BEGIN Given records

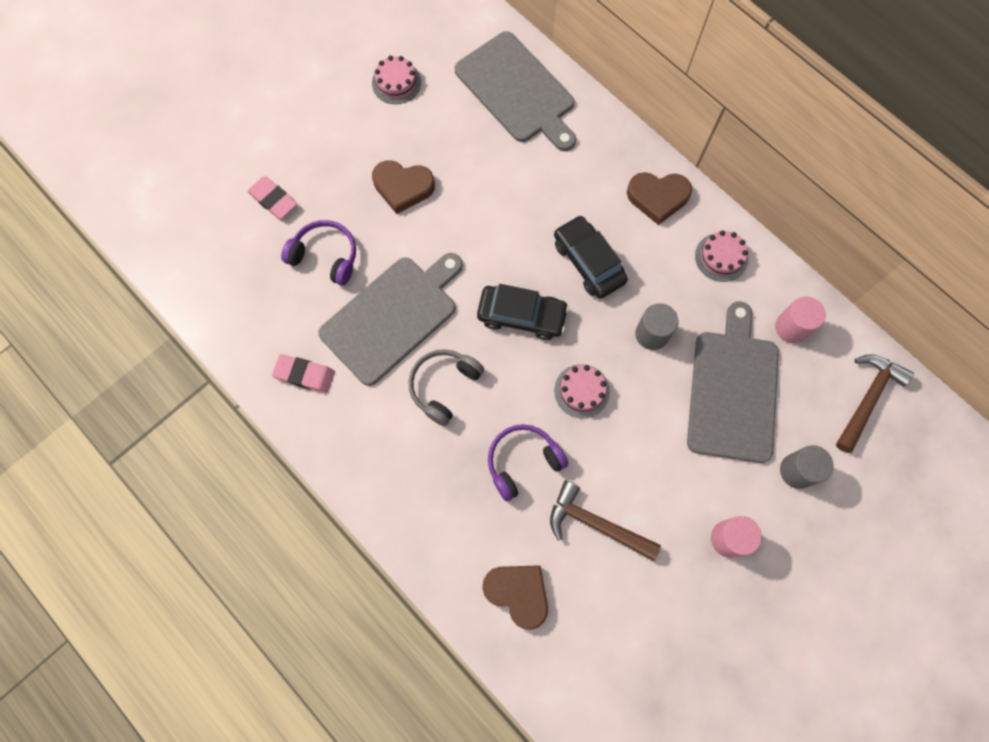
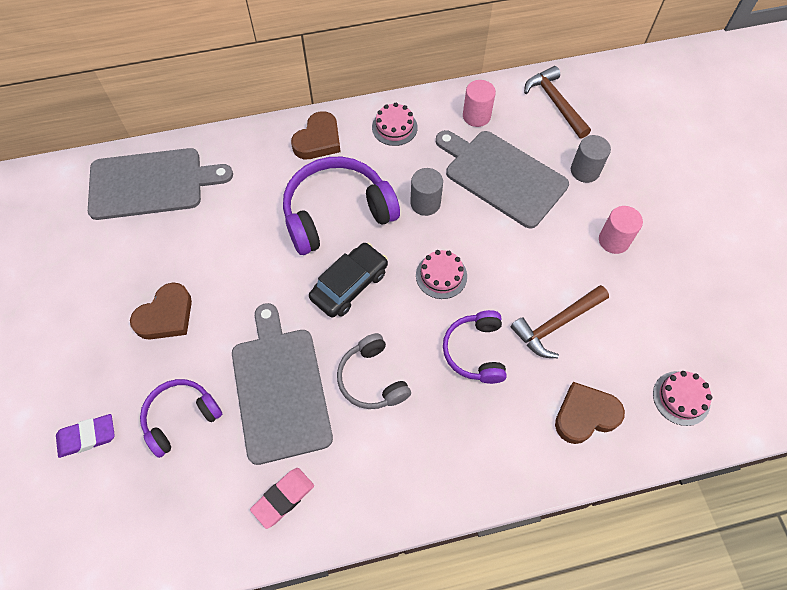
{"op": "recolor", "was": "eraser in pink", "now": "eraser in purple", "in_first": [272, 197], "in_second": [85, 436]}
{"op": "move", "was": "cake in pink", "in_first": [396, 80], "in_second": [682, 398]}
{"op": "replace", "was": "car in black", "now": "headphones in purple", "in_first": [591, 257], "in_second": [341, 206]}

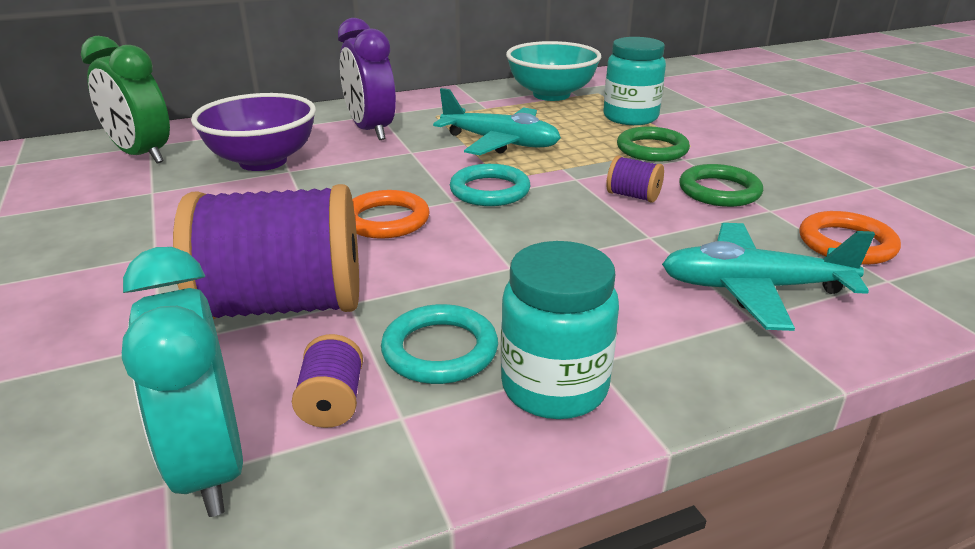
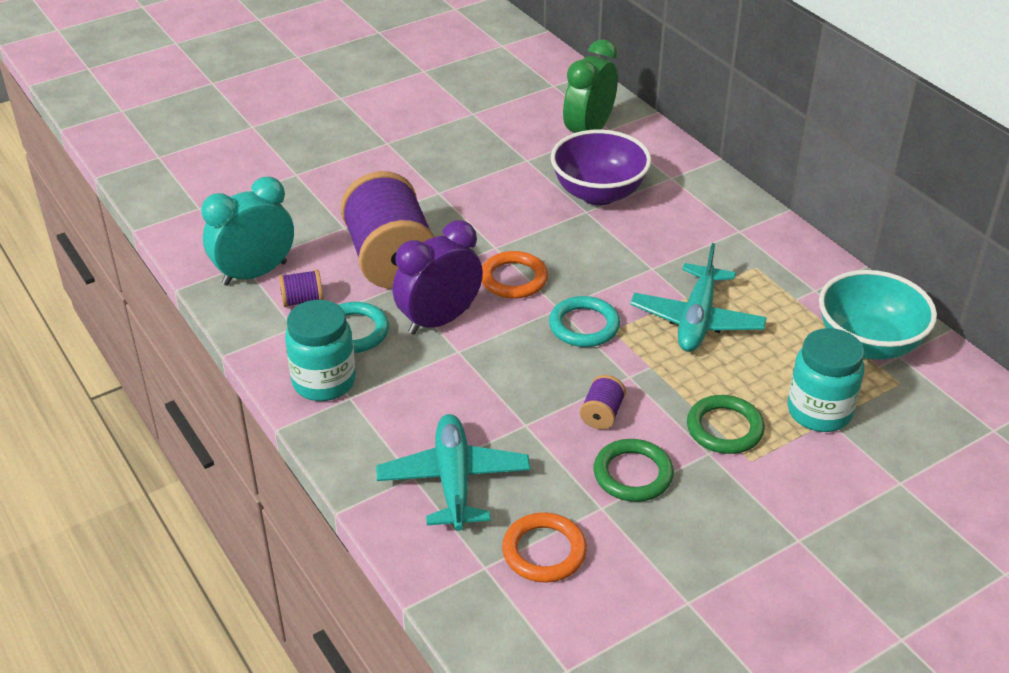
{"op": "move", "was": "clock in purple", "in_first": [367, 79], "in_second": [438, 277]}

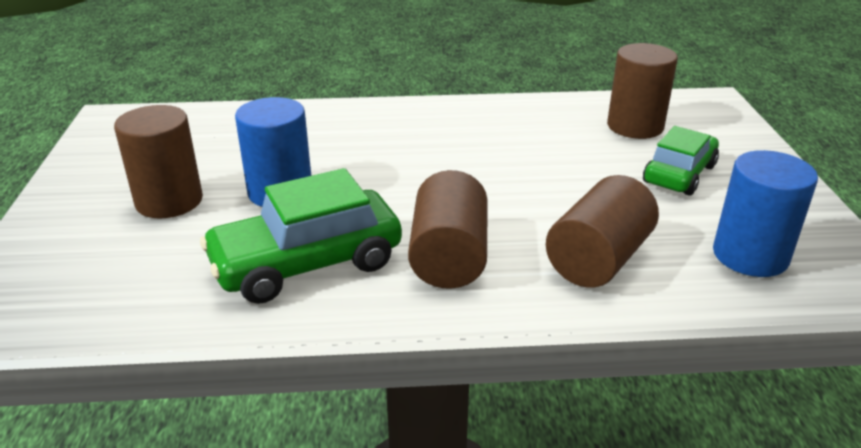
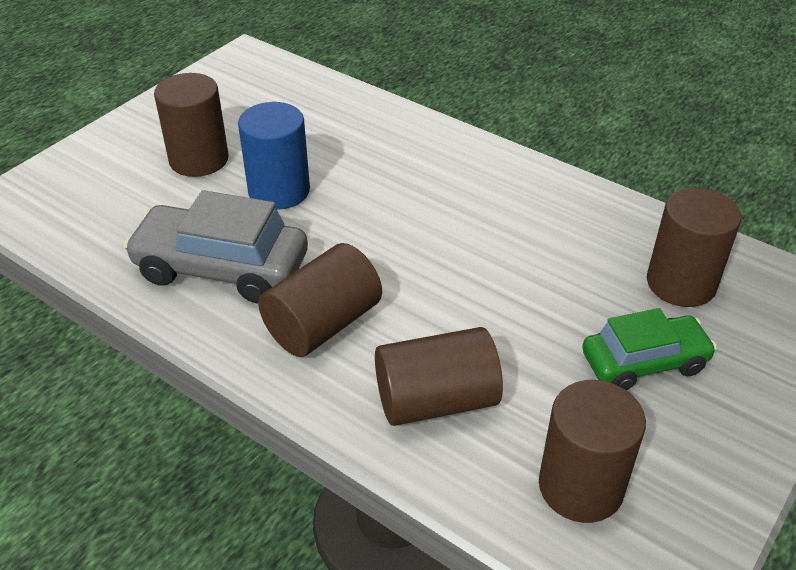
{"op": "recolor", "was": "car in green", "now": "car in grey", "in_first": [301, 236], "in_second": [215, 246]}
{"op": "recolor", "was": "cylinder in blue", "now": "cylinder in brown", "in_first": [765, 213], "in_second": [592, 451]}

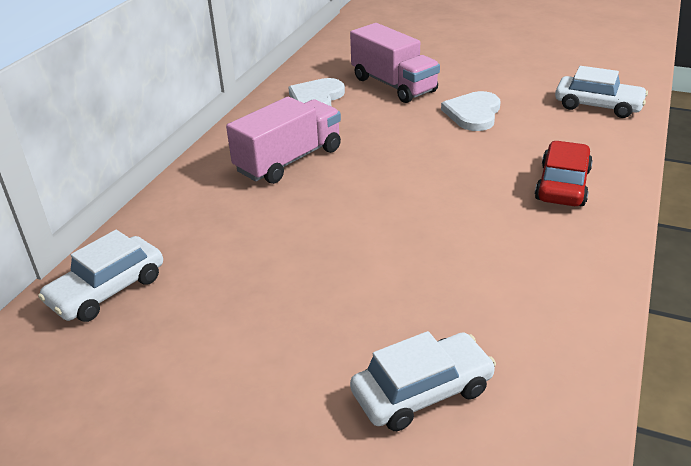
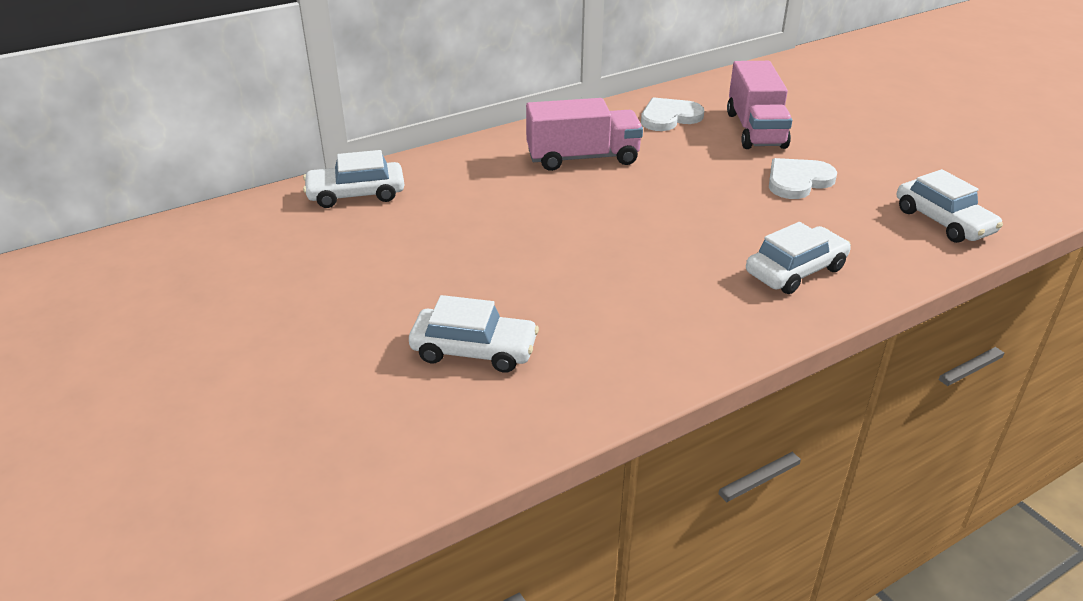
{"op": "recolor", "was": "car in red", "now": "car in white", "in_first": [564, 173], "in_second": [798, 258]}

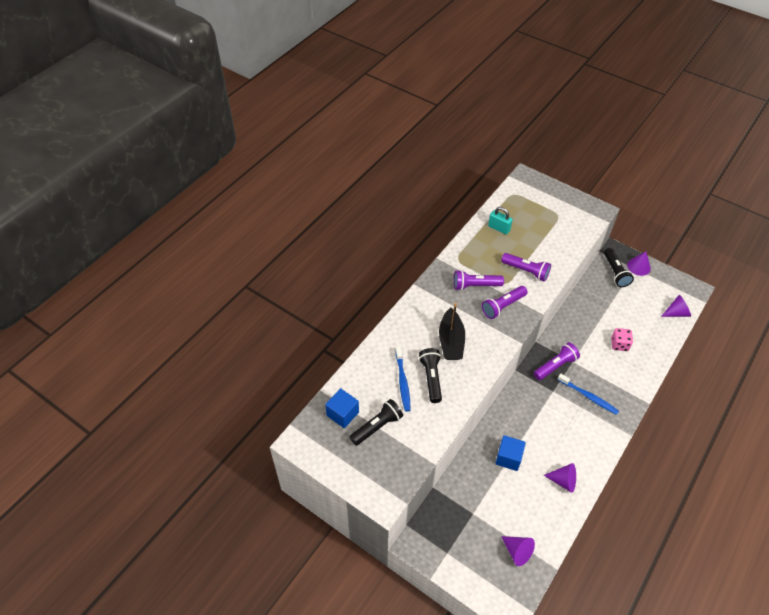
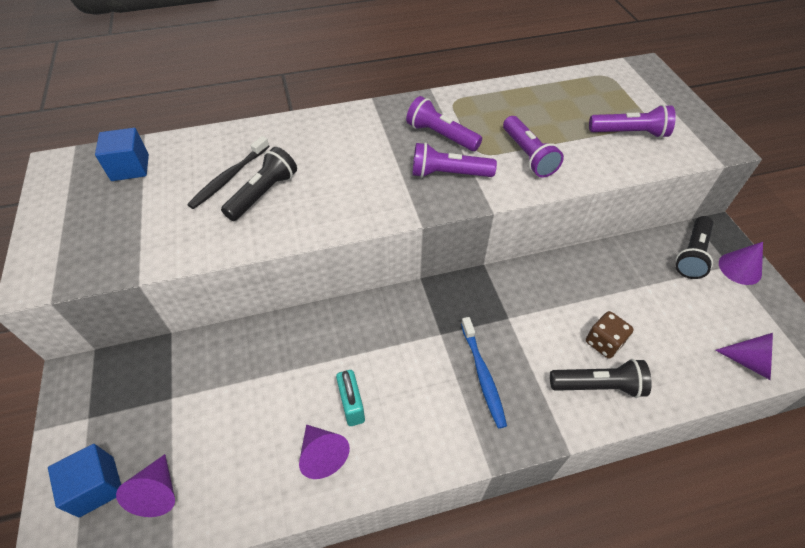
{"op": "move", "was": "flashlight in black", "in_first": [376, 422], "in_second": [601, 378]}
{"op": "recolor", "was": "toothbrush in blue", "now": "toothbrush in black", "in_first": [403, 379], "in_second": [228, 172]}
{"op": "delete", "was": "boat in black", "in_first": [452, 331]}
{"op": "move", "was": "padlock in turquoise", "in_first": [500, 221], "in_second": [350, 398]}
{"op": "move", "was": "cube in blue", "in_first": [510, 453], "in_second": [84, 481]}
{"op": "move", "was": "flashlight in purple", "in_first": [557, 361], "in_second": [632, 121]}
{"op": "recolor", "was": "dice in pink", "now": "dice in brown", "in_first": [622, 339], "in_second": [610, 335]}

END Given records

- Requirement: Without the pictures, give every line of the data again, exactly as written.

- Solution to the exercise:
{"op": "recolor", "was": "eraser in pink", "now": "eraser in purple", "in_first": [272, 197], "in_second": [85, 436]}
{"op": "move", "was": "cake in pink", "in_first": [396, 80], "in_second": [682, 398]}
{"op": "replace", "was": "car in black", "now": "headphones in purple", "in_first": [591, 257], "in_second": [341, 206]}

{"op": "move", "was": "clock in purple", "in_first": [367, 79], "in_second": [438, 277]}

{"op": "recolor", "was": "car in green", "now": "car in grey", "in_first": [301, 236], "in_second": [215, 246]}
{"op": "recolor", "was": "cylinder in blue", "now": "cylinder in brown", "in_first": [765, 213], "in_second": [592, 451]}

{"op": "recolor", "was": "car in red", "now": "car in white", "in_first": [564, 173], "in_second": [798, 258]}

{"op": "move", "was": "flashlight in black", "in_first": [376, 422], "in_second": [601, 378]}
{"op": "recolor", "was": "toothbrush in blue", "now": "toothbrush in black", "in_first": [403, 379], "in_second": [228, 172]}
{"op": "delete", "was": "boat in black", "in_first": [452, 331]}
{"op": "move", "was": "padlock in turquoise", "in_first": [500, 221], "in_second": [350, 398]}
{"op": "move", "was": "cube in blue", "in_first": [510, 453], "in_second": [84, 481]}
{"op": "move", "was": "flashlight in purple", "in_first": [557, 361], "in_second": [632, 121]}
{"op": "recolor", "was": "dice in pink", "now": "dice in brown", "in_first": [622, 339], "in_second": [610, 335]}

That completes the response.